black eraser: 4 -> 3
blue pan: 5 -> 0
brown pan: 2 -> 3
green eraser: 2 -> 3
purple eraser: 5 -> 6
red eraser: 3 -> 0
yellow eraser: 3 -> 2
----------
▶ Work instruction:
The word "eraser" appears in some of the lines above. Copy those lines.

▶ Task result:
black eraser: 4 -> 3
green eraser: 2 -> 3
purple eraser: 5 -> 6
red eraser: 3 -> 0
yellow eraser: 3 -> 2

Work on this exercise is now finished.